**HOW TO COMPLETE THIS TASK**
Give the data a second time, exactly and in full.

─── EXCERPTED DATA

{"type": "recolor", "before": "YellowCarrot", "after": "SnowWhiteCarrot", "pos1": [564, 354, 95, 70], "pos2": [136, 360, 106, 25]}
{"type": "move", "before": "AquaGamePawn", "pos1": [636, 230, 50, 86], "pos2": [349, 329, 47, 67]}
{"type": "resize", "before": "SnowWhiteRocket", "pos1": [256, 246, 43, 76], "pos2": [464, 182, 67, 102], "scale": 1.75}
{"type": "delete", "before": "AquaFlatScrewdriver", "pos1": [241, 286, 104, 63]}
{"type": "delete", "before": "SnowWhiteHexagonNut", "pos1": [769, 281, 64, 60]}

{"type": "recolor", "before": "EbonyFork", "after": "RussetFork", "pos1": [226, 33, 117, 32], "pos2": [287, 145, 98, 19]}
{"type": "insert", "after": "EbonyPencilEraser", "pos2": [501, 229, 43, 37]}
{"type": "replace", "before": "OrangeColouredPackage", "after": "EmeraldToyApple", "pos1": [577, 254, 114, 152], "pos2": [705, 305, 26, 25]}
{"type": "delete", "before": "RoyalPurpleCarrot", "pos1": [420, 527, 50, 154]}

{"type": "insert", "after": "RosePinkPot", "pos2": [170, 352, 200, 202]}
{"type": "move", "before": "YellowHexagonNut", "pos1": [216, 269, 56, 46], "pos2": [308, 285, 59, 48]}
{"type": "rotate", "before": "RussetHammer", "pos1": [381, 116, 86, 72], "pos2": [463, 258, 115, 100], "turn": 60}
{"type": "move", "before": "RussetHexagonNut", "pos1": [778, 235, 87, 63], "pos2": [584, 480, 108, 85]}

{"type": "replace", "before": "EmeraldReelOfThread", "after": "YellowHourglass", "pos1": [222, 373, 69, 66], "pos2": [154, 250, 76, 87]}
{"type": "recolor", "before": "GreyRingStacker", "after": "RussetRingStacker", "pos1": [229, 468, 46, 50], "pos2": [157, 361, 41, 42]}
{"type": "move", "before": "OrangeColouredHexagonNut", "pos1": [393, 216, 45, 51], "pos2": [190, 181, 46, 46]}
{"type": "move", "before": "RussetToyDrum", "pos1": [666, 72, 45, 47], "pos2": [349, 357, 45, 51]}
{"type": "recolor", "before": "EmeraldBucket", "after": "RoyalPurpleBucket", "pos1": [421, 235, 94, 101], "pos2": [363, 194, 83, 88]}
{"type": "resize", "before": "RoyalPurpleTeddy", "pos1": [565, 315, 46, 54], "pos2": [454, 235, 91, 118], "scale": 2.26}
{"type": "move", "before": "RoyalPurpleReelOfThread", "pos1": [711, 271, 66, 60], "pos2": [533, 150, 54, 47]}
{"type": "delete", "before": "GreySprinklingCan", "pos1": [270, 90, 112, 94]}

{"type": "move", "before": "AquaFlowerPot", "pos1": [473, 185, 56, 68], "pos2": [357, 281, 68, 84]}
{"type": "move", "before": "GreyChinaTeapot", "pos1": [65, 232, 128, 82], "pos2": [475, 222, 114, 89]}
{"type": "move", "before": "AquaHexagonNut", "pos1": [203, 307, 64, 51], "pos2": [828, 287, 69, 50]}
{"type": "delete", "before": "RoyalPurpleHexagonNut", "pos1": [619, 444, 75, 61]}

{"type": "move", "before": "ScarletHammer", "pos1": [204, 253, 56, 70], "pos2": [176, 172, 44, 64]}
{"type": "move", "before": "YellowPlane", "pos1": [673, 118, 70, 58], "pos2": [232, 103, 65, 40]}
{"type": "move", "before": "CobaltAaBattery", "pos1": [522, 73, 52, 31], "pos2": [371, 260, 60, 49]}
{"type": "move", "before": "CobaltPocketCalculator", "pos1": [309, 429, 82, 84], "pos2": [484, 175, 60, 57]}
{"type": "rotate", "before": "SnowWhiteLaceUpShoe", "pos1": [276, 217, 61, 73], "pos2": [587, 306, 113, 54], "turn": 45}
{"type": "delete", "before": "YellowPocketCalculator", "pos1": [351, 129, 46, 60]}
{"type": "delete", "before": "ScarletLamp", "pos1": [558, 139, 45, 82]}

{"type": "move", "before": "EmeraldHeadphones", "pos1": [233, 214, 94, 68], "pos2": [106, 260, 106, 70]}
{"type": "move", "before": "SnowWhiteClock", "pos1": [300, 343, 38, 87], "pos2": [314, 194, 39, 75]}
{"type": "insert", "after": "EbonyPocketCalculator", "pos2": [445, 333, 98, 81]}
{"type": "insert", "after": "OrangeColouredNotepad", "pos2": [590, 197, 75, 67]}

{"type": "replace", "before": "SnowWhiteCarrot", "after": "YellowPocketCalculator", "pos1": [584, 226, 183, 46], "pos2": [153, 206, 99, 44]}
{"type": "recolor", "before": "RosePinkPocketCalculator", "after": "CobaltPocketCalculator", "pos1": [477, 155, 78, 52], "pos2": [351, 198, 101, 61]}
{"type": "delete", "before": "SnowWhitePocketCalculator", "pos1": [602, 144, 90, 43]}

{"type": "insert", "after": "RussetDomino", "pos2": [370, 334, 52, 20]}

──────

**ANSWER TO THIS EXERCISE**
{"type": "recolor", "before": "YellowCarrot", "after": "SnowWhiteCarrot", "pos1": [564, 354, 95, 70], "pos2": [136, 360, 106, 25]}
{"type": "move", "before": "AquaGamePawn", "pos1": [636, 230, 50, 86], "pos2": [349, 329, 47, 67]}
{"type": "resize", "before": "SnowWhiteRocket", "pos1": [256, 246, 43, 76], "pos2": [464, 182, 67, 102], "scale": 1.75}
{"type": "delete", "before": "AquaFlatScrewdriver", "pos1": [241, 286, 104, 63]}
{"type": "delete", "before": "SnowWhiteHexagonNut", "pos1": [769, 281, 64, 60]}

{"type": "recolor", "before": "EbonyFork", "after": "RussetFork", "pos1": [226, 33, 117, 32], "pos2": [287, 145, 98, 19]}
{"type": "insert", "after": "EbonyPencilEraser", "pos2": [501, 229, 43, 37]}
{"type": "replace", "before": "OrangeColouredPackage", "after": "EmeraldToyApple", "pos1": [577, 254, 114, 152], "pos2": [705, 305, 26, 25]}
{"type": "delete", "before": "RoyalPurpleCarrot", "pos1": [420, 527, 50, 154]}

{"type": "insert", "after": "RosePinkPot", "pos2": [170, 352, 200, 202]}
{"type": "move", "before": "YellowHexagonNut", "pos1": [216, 269, 56, 46], "pos2": [308, 285, 59, 48]}
{"type": "rotate", "before": "RussetHammer", "pos1": [381, 116, 86, 72], "pos2": [463, 258, 115, 100], "turn": 60}
{"type": "move", "before": "RussetHexagonNut", "pos1": [778, 235, 87, 63], "pos2": [584, 480, 108, 85]}

{"type": "replace", "before": "EmeraldReelOfThread", "after": "YellowHourglass", "pos1": [222, 373, 69, 66], "pos2": [154, 250, 76, 87]}
{"type": "recolor", "before": "GreyRingStacker", "after": "RussetRingStacker", "pos1": [229, 468, 46, 50], "pos2": [157, 361, 41, 42]}
{"type": "move", "before": "OrangeColouredHexagonNut", "pos1": [393, 216, 45, 51], "pos2": [190, 181, 46, 46]}
{"type": "move", "before": "RussetToyDrum", "pos1": [666, 72, 45, 47], "pos2": [349, 357, 45, 51]}
{"type": "recolor", "before": "EmeraldBucket", "after": "RoyalPurpleBucket", "pos1": [421, 235, 94, 101], "pos2": [363, 194, 83, 88]}
{"type": "resize", "before": "RoyalPurpleTeddy", "pos1": [565, 315, 46, 54], "pos2": [454, 235, 91, 118], "scale": 2.26}
{"type": "move", "before": "RoyalPurpleReelOfThread", "pos1": [711, 271, 66, 60], "pos2": [533, 150, 54, 47]}
{"type": "delete", "before": "GreySprinklingCan", "pos1": [270, 90, 112, 94]}

{"type": "move", "before": "AquaFlowerPot", "pos1": [473, 185, 56, 68], "pos2": [357, 281, 68, 84]}
{"type": "move", "before": "GreyChinaTeapot", "pos1": [65, 232, 128, 82], "pos2": [475, 222, 114, 89]}
{"type": "move", "before": "AquaHexagonNut", "pos1": [203, 307, 64, 51], "pos2": [828, 287, 69, 50]}
{"type": "delete", "before": "RoyalPurpleHexagonNut", "pos1": [619, 444, 75, 61]}

{"type": "move", "before": "ScarletHammer", "pos1": [204, 253, 56, 70], "pos2": [176, 172, 44, 64]}
{"type": "move", "before": "YellowPlane", "pos1": [673, 118, 70, 58], "pos2": [232, 103, 65, 40]}
{"type": "move", "before": "CobaltAaBattery", "pos1": [522, 73, 52, 31], "pos2": [371, 260, 60, 49]}
{"type": "move", "before": "CobaltPocketCalculator", "pos1": [309, 429, 82, 84], "pos2": [484, 175, 60, 57]}
{"type": "rotate", "before": "SnowWhiteLaceUpShoe", "pos1": [276, 217, 61, 73], "pos2": [587, 306, 113, 54], "turn": 45}
{"type": "delete", "before": "YellowPocketCalculator", "pos1": [351, 129, 46, 60]}
{"type": "delete", "before": "ScarletLamp", "pos1": [558, 139, 45, 82]}

{"type": "move", "before": "EmeraldHeadphones", "pos1": [233, 214, 94, 68], "pos2": [106, 260, 106, 70]}
{"type": "move", "before": "SnowWhiteClock", "pos1": [300, 343, 38, 87], "pos2": [314, 194, 39, 75]}
{"type": "insert", "after": "EbonyPocketCalculator", "pos2": [445, 333, 98, 81]}
{"type": "insert", "after": "OrangeColouredNotepad", "pos2": [590, 197, 75, 67]}

{"type": "replace", "before": "SnowWhiteCarrot", "after": "YellowPocketCalculator", "pos1": [584, 226, 183, 46], "pos2": [153, 206, 99, 44]}
{"type": "recolor", "before": "RosePinkPocketCalculator", "after": "CobaltPocketCalculator", "pos1": [477, 155, 78, 52], "pos2": [351, 198, 101, 61]}
{"type": "delete", "before": "SnowWhitePocketCalculator", "pos1": [602, 144, 90, 43]}

{"type": "insert", "after": "RussetDomino", "pos2": [370, 334, 52, 20]}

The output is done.